(Task instructions): Go through the material and pull out every line with the string "rakunonu" in it.

■ ■ ■ ■

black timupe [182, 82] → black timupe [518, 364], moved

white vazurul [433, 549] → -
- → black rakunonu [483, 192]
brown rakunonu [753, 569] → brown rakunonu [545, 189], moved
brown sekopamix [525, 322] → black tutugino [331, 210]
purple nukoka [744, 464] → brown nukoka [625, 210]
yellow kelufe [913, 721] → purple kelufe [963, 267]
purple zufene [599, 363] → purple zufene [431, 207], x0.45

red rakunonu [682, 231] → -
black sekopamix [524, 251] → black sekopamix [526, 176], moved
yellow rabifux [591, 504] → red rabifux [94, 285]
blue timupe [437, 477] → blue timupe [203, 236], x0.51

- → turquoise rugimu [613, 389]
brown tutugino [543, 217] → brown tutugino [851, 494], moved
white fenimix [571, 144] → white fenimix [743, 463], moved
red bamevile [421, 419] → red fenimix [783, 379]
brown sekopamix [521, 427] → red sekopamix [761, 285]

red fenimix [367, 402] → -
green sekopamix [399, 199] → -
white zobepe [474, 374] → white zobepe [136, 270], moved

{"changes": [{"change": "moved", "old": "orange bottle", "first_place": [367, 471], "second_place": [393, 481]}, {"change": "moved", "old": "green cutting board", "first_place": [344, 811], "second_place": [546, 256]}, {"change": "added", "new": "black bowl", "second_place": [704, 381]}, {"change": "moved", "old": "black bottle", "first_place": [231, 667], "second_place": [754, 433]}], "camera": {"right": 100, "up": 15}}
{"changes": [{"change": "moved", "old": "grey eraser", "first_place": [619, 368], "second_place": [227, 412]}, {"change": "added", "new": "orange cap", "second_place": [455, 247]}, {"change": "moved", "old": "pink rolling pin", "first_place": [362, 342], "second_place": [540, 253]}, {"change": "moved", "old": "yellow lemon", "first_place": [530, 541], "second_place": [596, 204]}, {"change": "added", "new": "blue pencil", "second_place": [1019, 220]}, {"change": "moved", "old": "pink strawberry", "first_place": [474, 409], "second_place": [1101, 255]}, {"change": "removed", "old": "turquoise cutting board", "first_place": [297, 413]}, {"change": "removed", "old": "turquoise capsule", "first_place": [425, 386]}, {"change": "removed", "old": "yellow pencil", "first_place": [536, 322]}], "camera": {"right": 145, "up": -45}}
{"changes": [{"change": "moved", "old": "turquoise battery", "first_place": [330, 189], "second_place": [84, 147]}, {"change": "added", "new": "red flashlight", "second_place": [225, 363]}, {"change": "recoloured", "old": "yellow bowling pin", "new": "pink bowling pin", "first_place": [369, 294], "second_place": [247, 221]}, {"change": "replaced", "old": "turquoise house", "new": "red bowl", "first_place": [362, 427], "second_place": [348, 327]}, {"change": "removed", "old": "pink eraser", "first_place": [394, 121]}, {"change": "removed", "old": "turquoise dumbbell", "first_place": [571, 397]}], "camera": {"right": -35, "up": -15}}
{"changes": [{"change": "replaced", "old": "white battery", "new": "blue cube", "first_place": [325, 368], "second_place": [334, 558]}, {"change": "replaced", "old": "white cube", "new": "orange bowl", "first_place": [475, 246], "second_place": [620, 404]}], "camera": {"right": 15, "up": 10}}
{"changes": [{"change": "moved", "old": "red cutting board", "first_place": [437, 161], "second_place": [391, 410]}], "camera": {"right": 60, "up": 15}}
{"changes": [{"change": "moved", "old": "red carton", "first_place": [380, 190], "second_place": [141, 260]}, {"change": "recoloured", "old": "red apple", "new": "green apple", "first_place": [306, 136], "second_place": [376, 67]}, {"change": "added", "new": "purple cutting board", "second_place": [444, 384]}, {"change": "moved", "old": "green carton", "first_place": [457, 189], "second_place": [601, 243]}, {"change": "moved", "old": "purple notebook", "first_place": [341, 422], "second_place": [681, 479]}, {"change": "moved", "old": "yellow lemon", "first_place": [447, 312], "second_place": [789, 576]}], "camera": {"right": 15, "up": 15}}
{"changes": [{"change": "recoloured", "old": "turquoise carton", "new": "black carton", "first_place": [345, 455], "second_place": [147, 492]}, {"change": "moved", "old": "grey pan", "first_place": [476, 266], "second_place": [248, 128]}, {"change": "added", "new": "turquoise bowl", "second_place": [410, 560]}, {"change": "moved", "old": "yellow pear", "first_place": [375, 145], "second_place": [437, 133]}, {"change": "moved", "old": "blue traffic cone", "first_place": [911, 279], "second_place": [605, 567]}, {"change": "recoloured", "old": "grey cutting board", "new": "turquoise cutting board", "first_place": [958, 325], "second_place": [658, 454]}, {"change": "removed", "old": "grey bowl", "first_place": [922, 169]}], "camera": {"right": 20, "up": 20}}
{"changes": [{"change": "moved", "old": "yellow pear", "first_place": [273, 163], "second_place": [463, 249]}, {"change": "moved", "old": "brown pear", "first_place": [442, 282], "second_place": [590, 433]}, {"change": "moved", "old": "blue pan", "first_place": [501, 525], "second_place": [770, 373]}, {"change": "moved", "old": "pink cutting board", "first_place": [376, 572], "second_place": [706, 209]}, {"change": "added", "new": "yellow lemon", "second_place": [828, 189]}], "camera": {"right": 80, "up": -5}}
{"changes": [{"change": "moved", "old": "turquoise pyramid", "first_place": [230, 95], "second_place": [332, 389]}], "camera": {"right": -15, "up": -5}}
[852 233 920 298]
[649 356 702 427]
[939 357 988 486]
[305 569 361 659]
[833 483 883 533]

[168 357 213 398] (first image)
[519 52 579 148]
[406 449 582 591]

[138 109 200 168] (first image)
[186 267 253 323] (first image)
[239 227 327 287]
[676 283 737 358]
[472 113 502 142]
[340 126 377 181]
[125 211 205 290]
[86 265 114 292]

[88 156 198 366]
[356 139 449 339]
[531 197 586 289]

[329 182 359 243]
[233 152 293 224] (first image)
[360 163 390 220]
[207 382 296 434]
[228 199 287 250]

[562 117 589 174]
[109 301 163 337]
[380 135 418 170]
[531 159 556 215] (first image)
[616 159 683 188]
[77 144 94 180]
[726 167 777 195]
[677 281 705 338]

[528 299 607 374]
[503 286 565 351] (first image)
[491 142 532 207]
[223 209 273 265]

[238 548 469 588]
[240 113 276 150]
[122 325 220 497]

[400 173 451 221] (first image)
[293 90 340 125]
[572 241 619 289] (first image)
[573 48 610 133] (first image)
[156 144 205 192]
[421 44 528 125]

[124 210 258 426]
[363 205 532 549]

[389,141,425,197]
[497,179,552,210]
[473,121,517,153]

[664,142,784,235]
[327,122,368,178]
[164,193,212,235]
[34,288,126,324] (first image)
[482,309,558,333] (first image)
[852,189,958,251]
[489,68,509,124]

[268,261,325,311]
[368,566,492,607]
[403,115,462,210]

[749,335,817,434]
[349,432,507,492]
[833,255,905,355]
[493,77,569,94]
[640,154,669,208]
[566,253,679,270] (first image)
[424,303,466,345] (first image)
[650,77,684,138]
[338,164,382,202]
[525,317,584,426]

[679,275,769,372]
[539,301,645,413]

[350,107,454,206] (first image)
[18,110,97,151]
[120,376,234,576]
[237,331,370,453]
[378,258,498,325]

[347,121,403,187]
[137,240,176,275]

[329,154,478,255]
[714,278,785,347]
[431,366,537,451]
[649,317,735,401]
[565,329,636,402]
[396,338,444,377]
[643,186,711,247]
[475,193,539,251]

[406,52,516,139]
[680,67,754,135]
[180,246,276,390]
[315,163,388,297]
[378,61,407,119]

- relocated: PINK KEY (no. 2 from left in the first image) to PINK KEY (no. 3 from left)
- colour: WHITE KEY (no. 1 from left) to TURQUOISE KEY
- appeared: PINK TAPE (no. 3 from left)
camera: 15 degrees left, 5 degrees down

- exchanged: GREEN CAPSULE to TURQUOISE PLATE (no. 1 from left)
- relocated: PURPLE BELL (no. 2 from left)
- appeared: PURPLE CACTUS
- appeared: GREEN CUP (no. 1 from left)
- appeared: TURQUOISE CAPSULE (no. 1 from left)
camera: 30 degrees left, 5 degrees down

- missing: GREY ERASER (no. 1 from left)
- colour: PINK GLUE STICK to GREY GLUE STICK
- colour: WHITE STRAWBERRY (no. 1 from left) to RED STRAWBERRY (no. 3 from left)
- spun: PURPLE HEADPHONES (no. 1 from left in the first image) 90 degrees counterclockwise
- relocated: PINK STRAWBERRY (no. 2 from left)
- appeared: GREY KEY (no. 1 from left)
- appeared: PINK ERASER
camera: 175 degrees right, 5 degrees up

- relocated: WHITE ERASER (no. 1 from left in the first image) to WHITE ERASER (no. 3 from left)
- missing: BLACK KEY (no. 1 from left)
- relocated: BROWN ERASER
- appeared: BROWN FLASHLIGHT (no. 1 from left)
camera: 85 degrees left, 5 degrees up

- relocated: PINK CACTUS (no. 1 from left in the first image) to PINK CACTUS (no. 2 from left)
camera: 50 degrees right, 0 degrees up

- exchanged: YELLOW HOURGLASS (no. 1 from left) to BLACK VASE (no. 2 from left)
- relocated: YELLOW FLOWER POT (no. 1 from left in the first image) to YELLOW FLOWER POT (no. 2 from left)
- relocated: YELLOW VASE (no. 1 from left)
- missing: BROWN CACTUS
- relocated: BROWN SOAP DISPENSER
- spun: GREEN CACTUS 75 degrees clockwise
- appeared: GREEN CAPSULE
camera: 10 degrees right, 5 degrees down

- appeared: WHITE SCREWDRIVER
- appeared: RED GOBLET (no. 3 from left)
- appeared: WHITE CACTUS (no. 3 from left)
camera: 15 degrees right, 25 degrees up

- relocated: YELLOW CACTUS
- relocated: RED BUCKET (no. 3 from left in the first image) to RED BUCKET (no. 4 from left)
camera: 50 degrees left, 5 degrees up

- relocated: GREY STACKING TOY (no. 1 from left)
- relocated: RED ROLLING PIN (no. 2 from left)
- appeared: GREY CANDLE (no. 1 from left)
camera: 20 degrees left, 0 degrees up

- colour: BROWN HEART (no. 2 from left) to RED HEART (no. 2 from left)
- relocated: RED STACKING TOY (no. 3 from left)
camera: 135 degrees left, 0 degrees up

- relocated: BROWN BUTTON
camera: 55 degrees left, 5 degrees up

■ ■ ■ ■

(Worked solution):
- → black rakunonu [483, 192]
brown rakunonu [753, 569] → brown rakunonu [545, 189], moved
red rakunonu [682, 231] → -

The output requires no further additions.